What you should do
Would you please transcribe the records below from the line with "to (607, 283)" through their final line, exactly and with no other lines?

Extracted information

*** Block opens ***

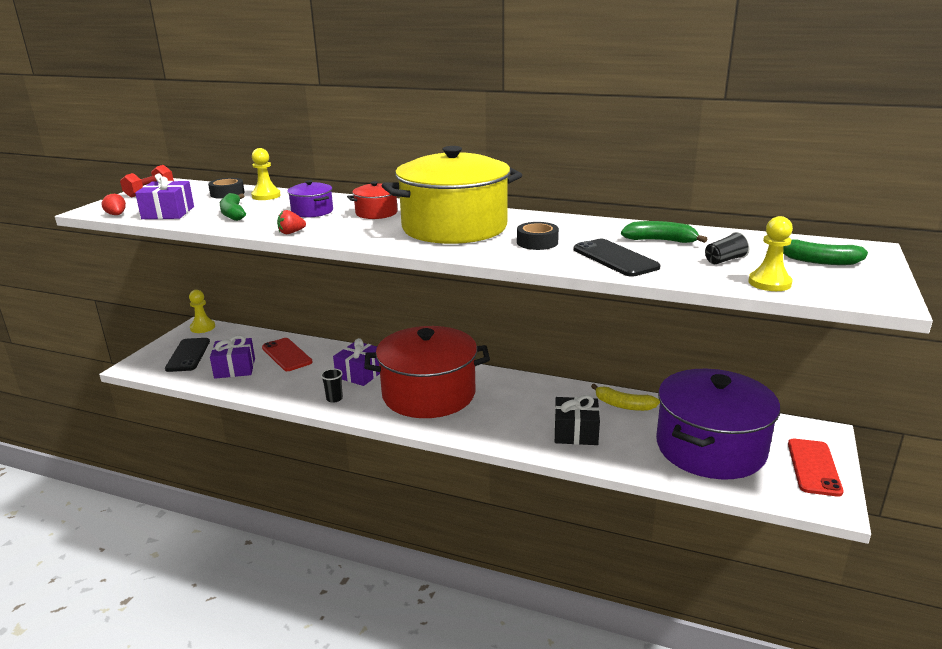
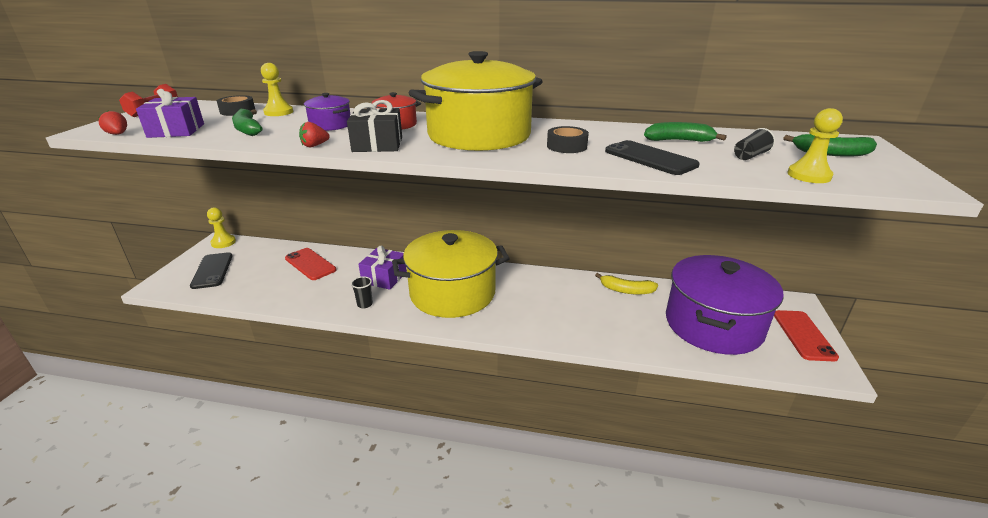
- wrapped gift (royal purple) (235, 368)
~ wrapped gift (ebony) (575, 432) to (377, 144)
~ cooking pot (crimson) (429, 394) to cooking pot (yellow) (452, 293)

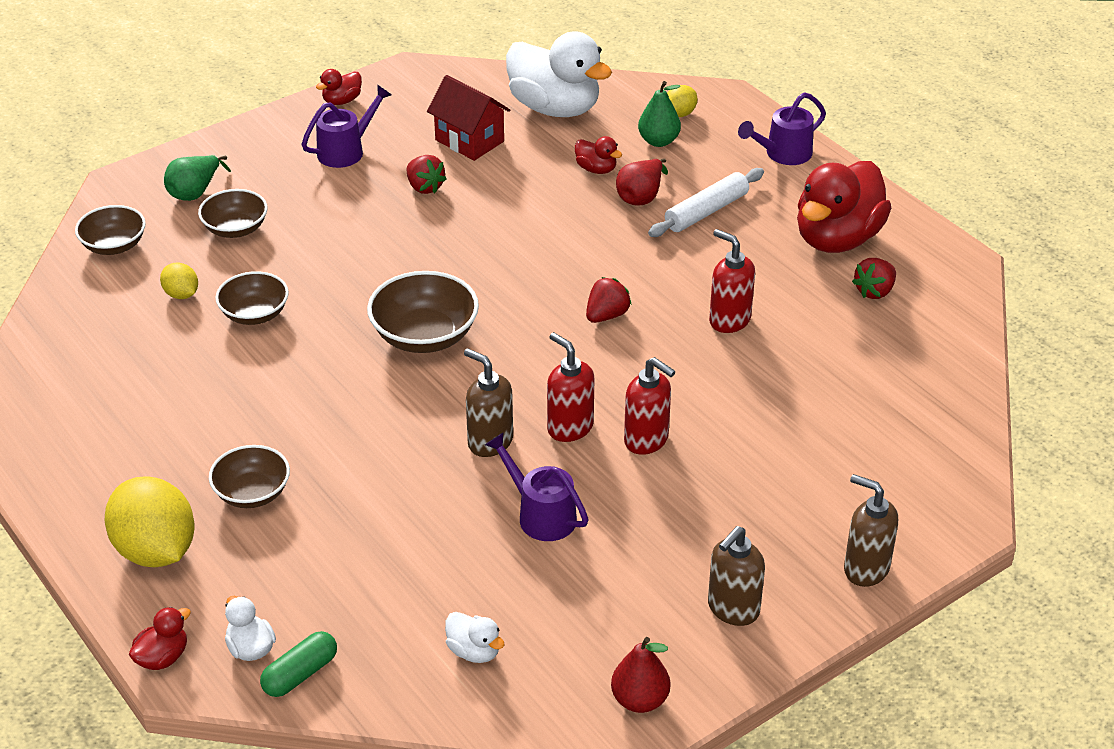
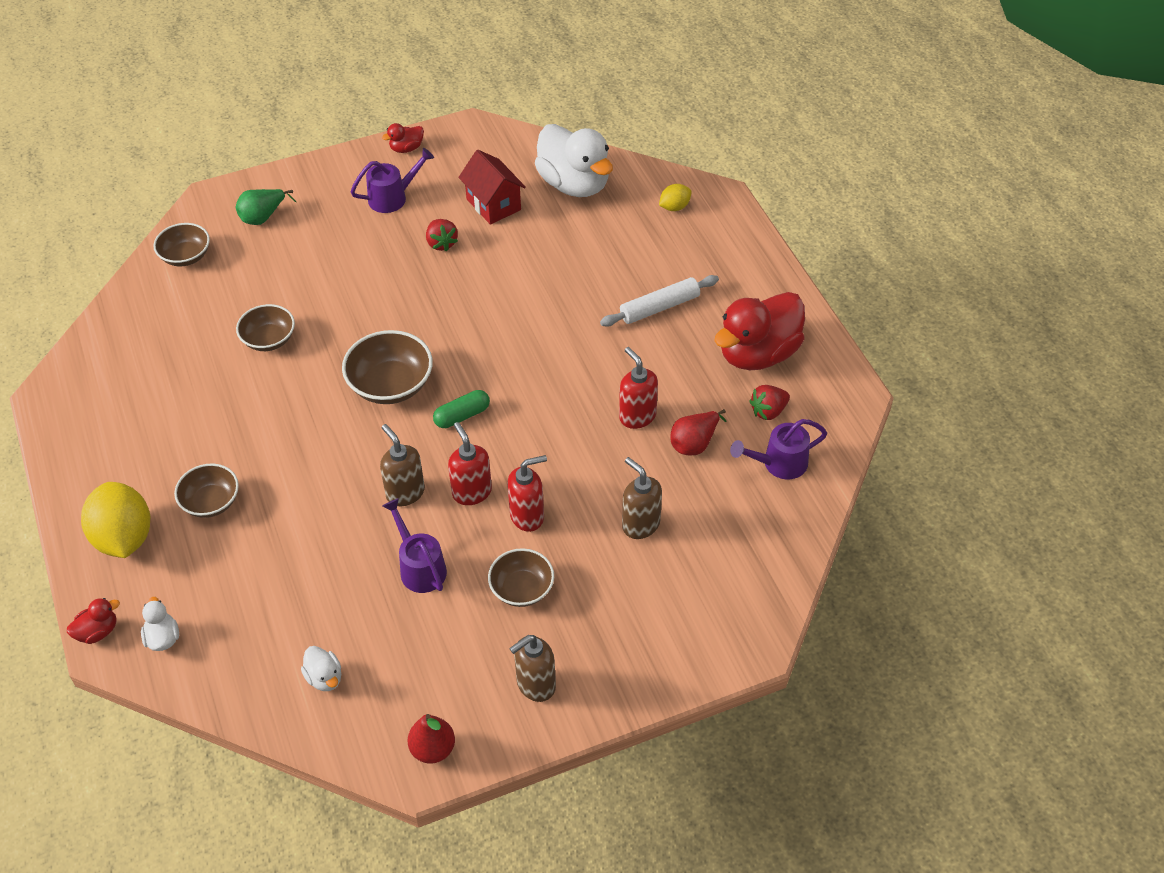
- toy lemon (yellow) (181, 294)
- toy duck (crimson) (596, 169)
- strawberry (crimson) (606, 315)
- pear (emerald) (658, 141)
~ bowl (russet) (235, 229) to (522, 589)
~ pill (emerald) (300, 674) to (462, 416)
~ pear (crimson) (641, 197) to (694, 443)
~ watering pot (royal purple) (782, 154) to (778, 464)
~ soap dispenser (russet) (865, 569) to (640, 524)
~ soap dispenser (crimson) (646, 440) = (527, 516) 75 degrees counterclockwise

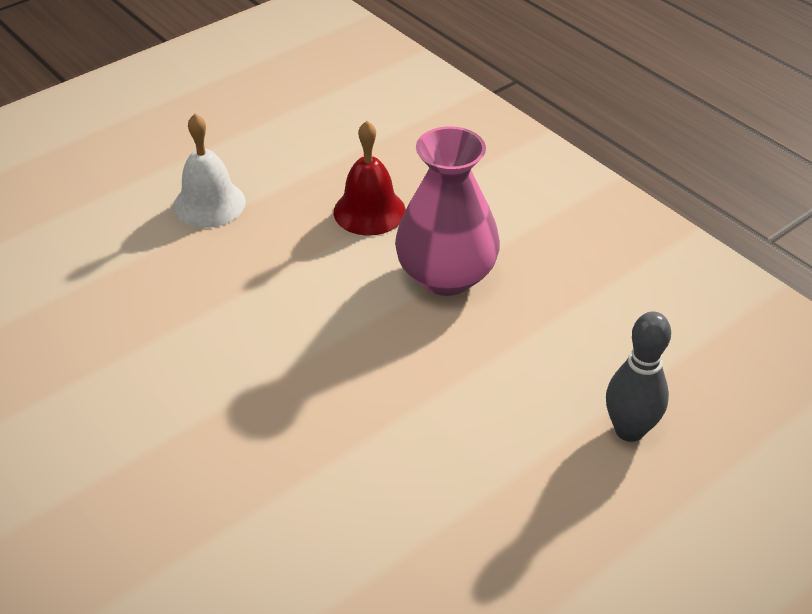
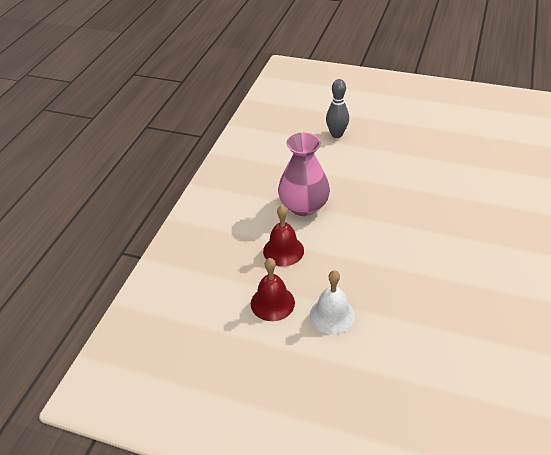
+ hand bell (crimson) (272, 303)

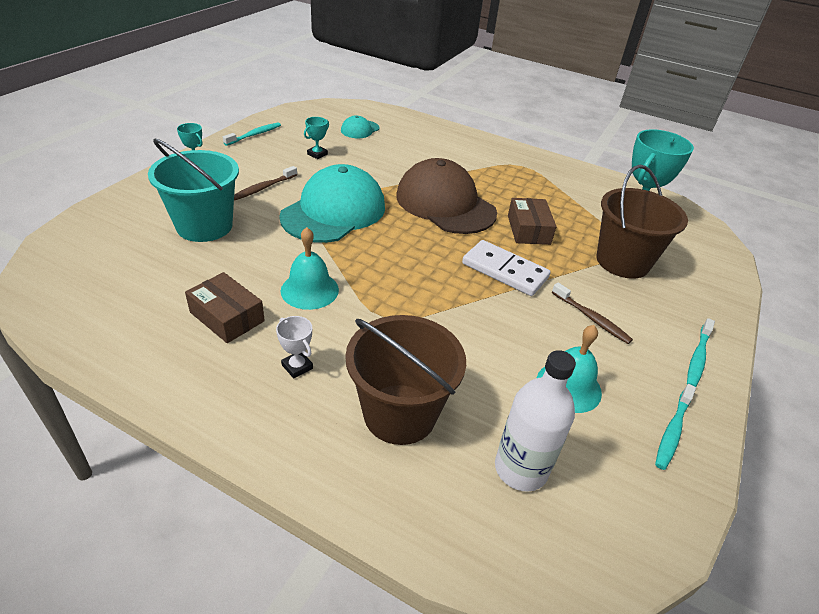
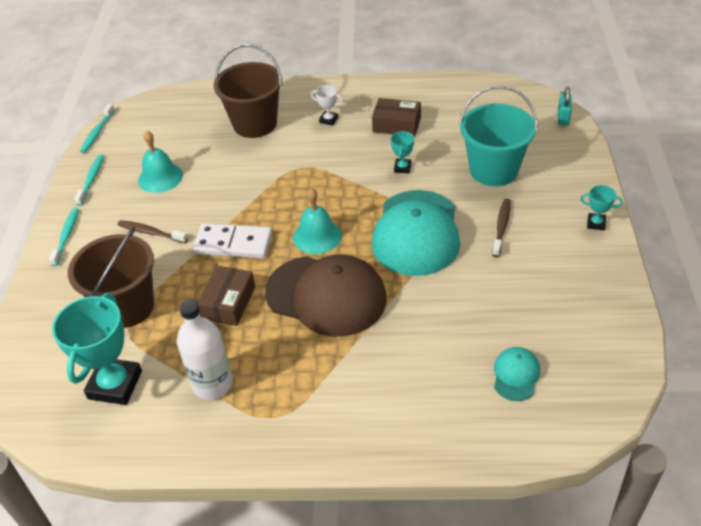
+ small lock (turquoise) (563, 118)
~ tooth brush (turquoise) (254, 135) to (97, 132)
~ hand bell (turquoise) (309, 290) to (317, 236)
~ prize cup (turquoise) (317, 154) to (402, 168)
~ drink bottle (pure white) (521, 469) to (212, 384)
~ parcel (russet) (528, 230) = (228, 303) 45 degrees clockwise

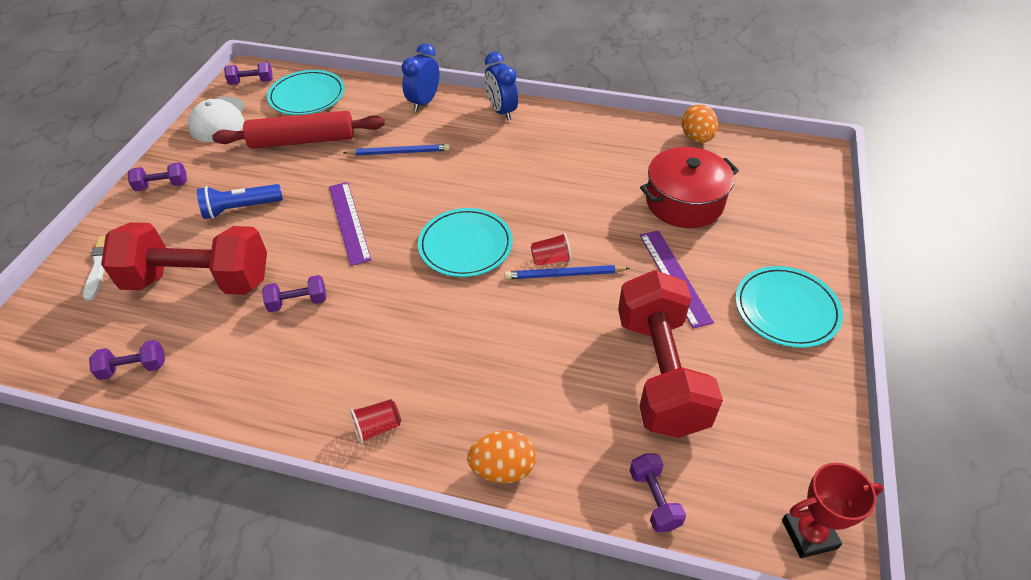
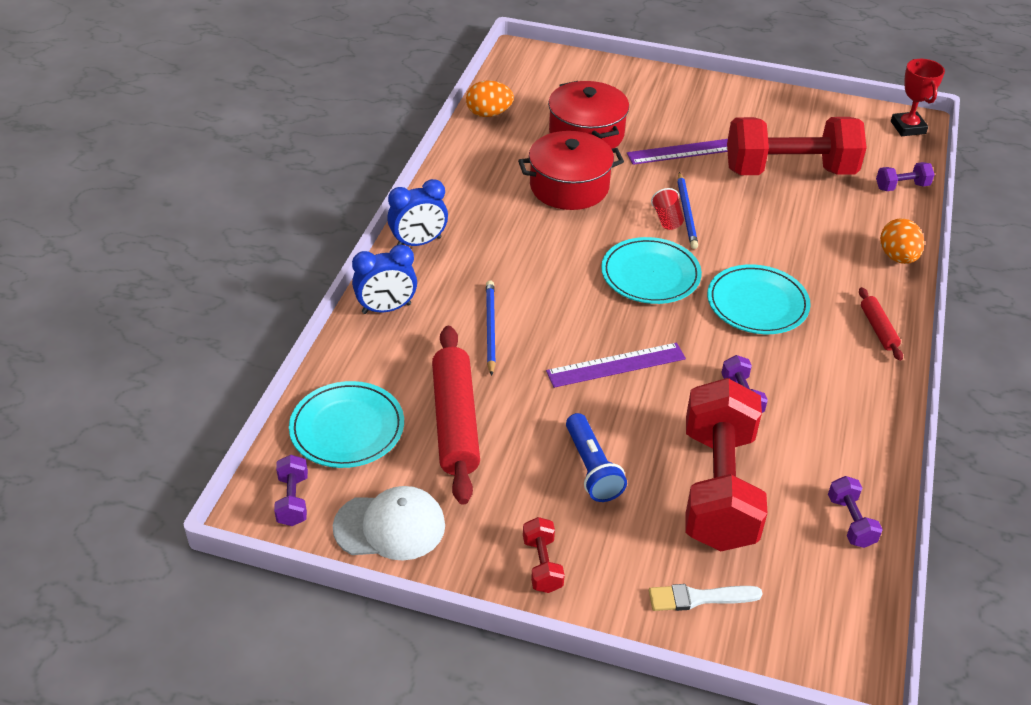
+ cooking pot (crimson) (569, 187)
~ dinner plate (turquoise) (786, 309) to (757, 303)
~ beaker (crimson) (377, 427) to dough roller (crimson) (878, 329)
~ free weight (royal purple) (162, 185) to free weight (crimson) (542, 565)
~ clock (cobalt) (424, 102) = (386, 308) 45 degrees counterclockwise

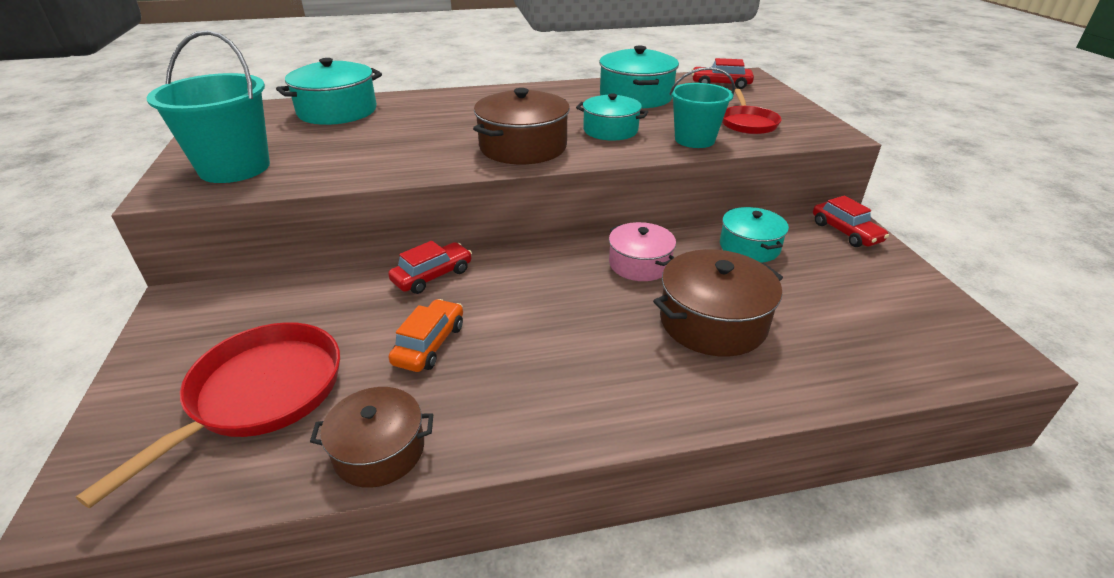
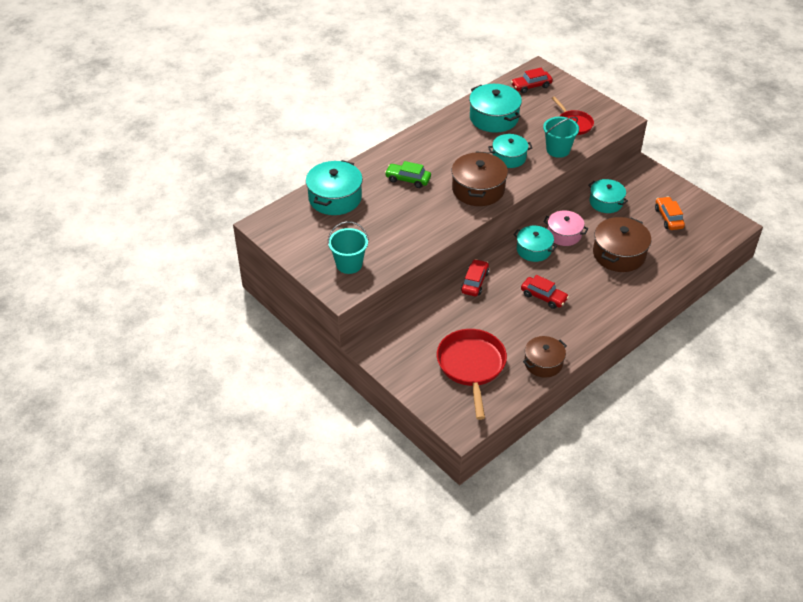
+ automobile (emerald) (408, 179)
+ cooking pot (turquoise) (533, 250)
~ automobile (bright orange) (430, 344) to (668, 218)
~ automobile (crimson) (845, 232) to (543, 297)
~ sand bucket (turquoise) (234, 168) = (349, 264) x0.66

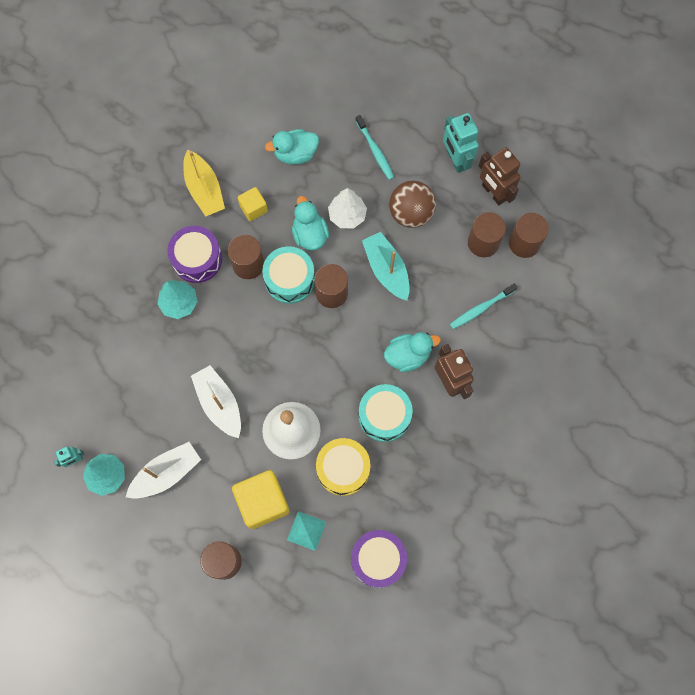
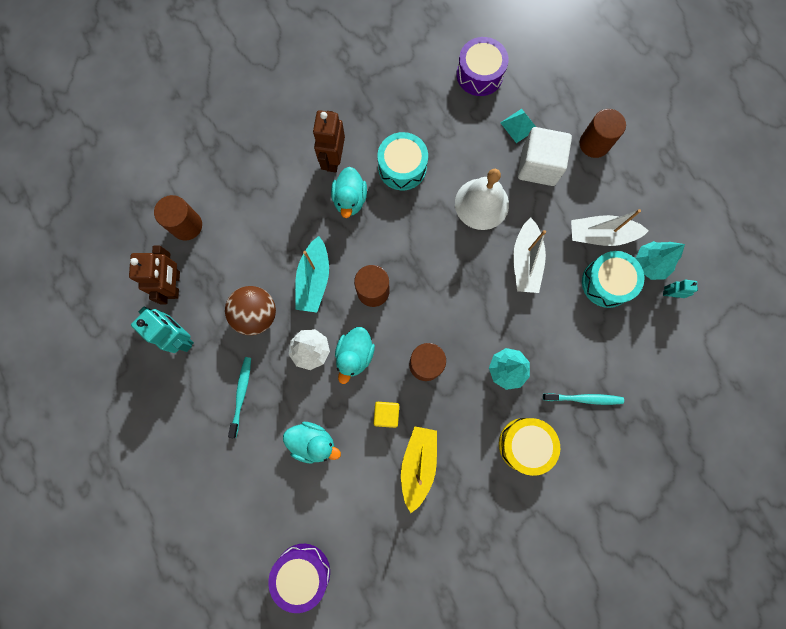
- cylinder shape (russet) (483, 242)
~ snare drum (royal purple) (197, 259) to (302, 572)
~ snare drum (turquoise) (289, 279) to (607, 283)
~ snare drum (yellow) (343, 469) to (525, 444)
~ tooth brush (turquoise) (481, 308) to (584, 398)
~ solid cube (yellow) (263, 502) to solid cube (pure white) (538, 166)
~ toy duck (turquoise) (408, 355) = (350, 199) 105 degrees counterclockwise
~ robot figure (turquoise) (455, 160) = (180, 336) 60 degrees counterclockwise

*** Block closes ***

Your solution
~ snare drum (turquoise) (289, 279) to (607, 283)
~ snare drum (yellow) (343, 469) to (525, 444)
~ tooth brush (turquoise) (481, 308) to (584, 398)
~ solid cube (yellow) (263, 502) to solid cube (pure white) (538, 166)
~ toy duck (turquoise) (408, 355) = (350, 199) 105 degrees counterclockwise
~ robot figure (turquoise) (455, 160) = (180, 336) 60 degrees counterclockwise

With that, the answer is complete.